Where the line containing "D7: diode US1M" appears in the records below, begin there and repeat each line exactly through the final one, dropping all pictures.
........
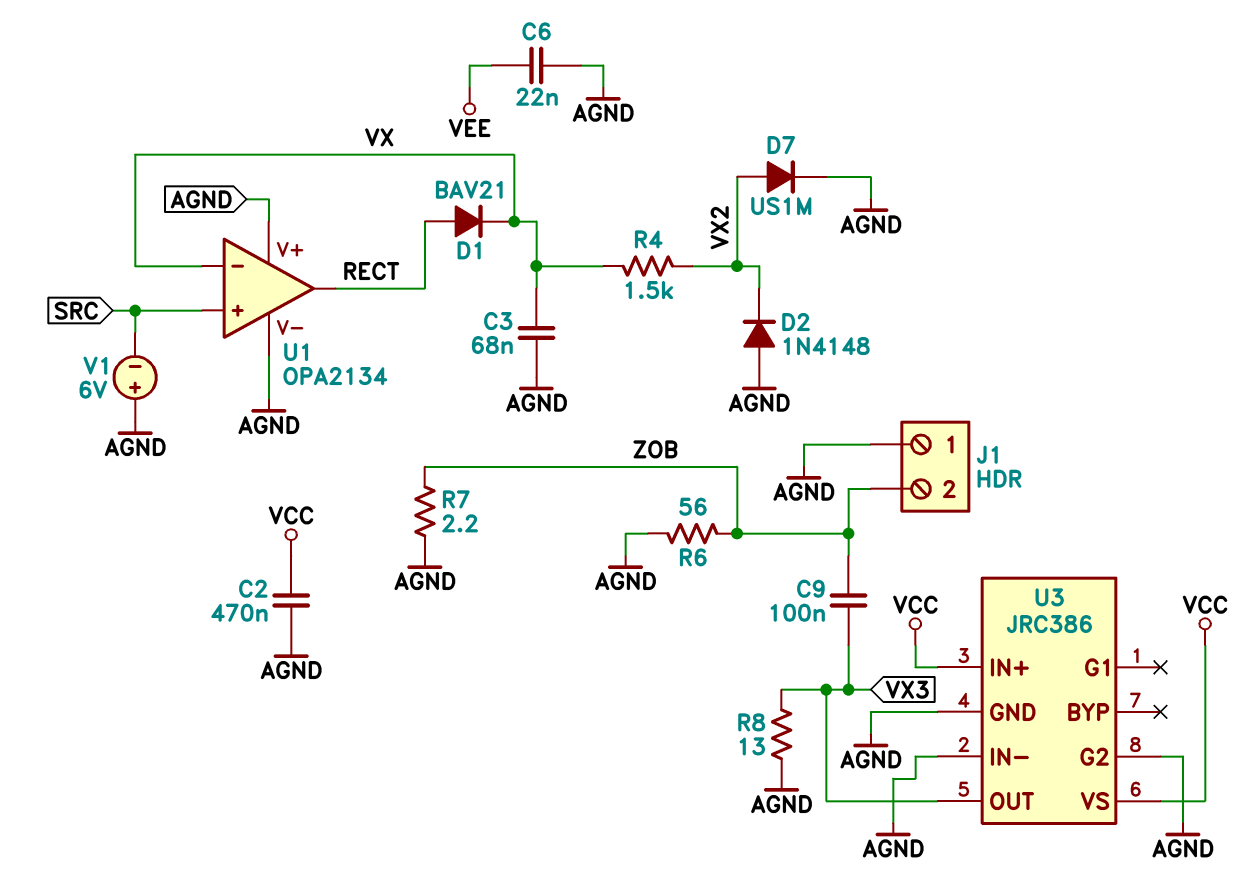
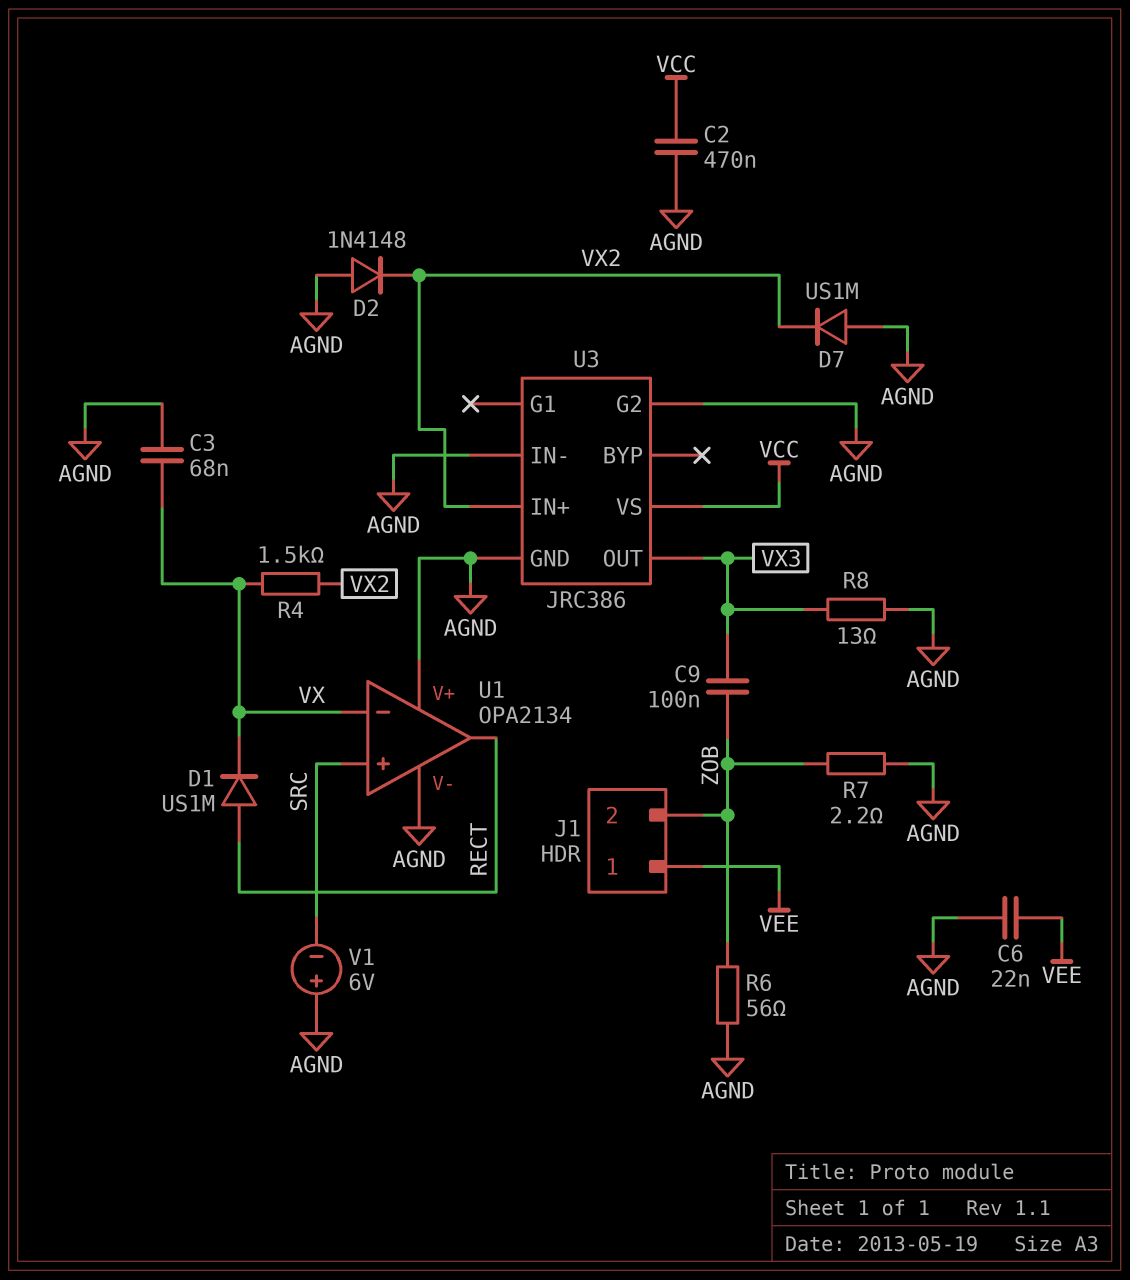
D1: diode BAV21 (A RECT, K VX) -> diode US1M (A RECT, K VX)
D7: diode US1M (A VX2, K AGND) -> diode US1M (A AGND, K VX2)
J1 pin 1: AGND -> VEE
U3 pin IN+: VCC -> VX2

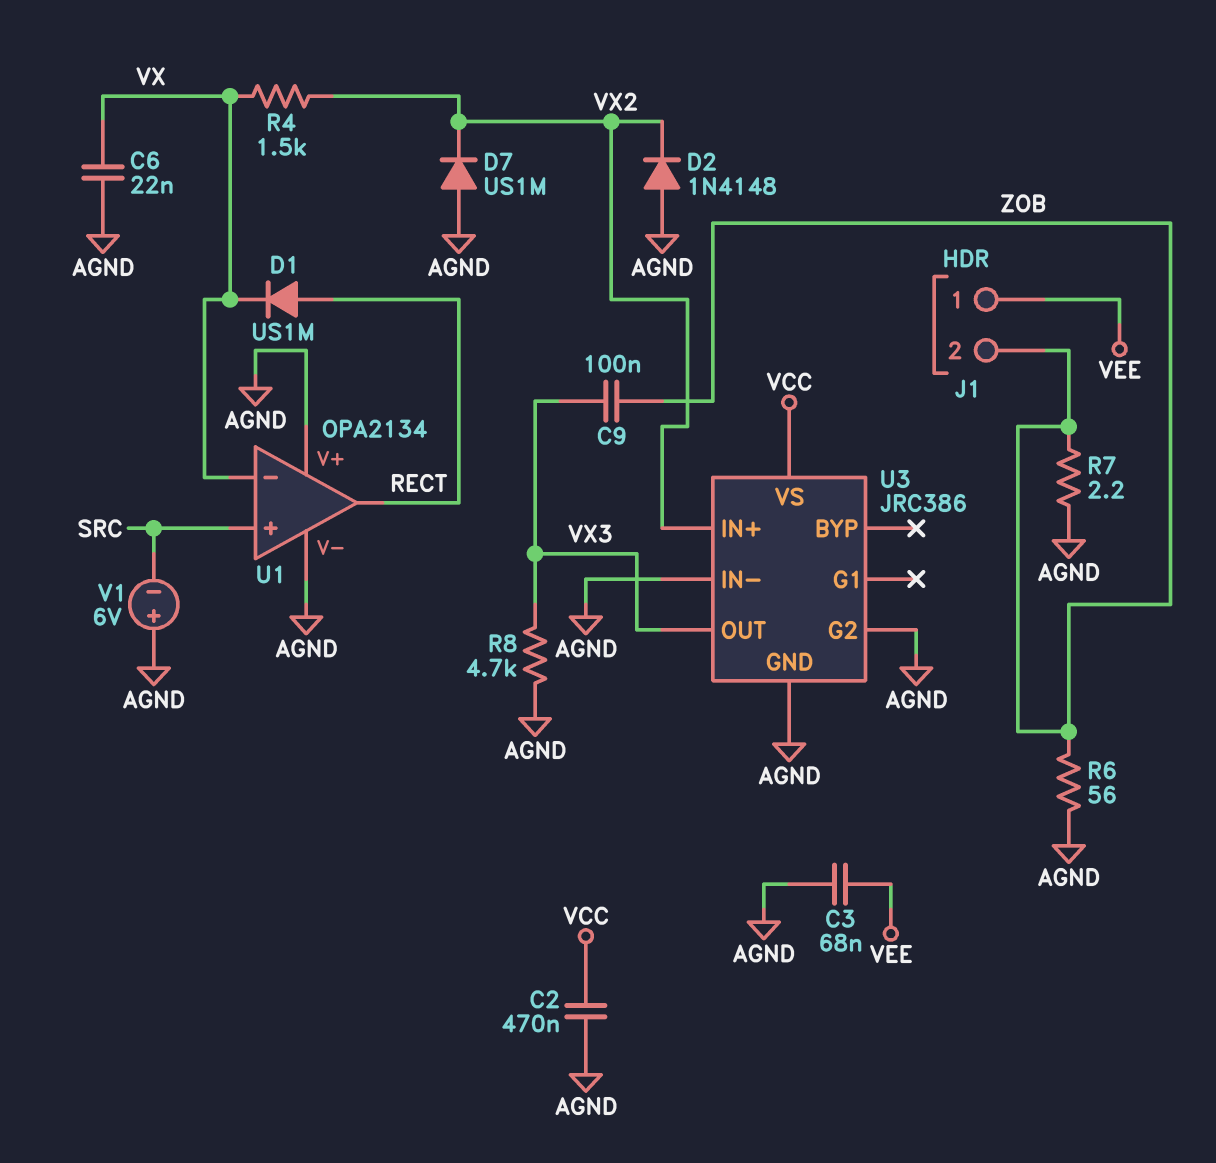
C3: 68nF (AGND, VX) -> 68nF (AGND, VEE)
C6: 22nF (AGND, VEE) -> 22nF (AGND, VX)
R8: 13 (AGND, VX3) -> 4.7k (AGND, VX3)

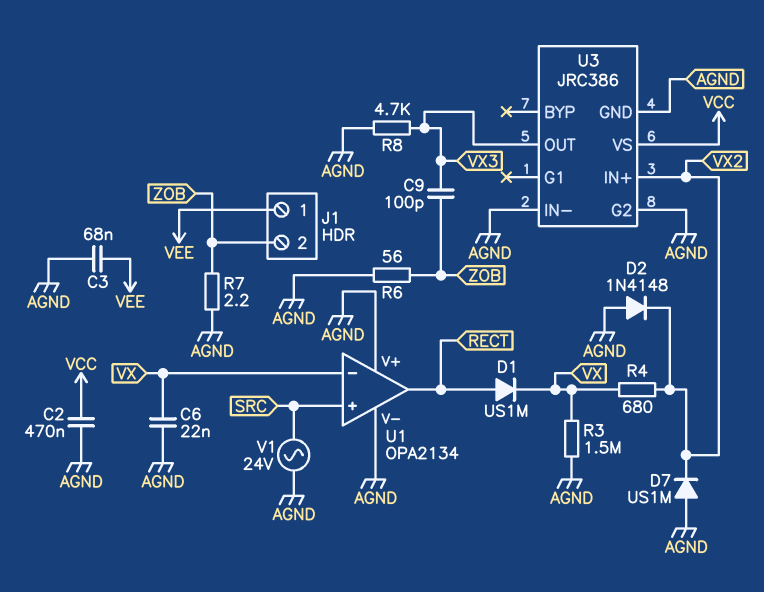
C9: 100nF (VX3, ZOB) -> 100pF (VX3, ZOB)
R3: none -> 1.5M (AGND, VX)
R4: 1.5k (VX, VX2) -> 680 (VX, VX2)
V1: 6V (plus AGND, minus SRC) -> AC 24V (AGND, SRC)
........
COMPLETED TASK:
D7: diode US1M (A VX2, K AGND) -> diode US1M (A AGND, K VX2)
J1 pin 1: AGND -> VEE
U3 pin IN+: VCC -> VX2

C3: 68nF (AGND, VX) -> 68nF (AGND, VEE)
C6: 22nF (AGND, VEE) -> 22nF (AGND, VX)
R8: 13 (AGND, VX3) -> 4.7k (AGND, VX3)

C9: 100nF (VX3, ZOB) -> 100pF (VX3, ZOB)
R3: none -> 1.5M (AGND, VX)
R4: 1.5k (VX, VX2) -> 680 (VX, VX2)
V1: 6V (plus AGND, minus SRC) -> AC 24V (AGND, SRC)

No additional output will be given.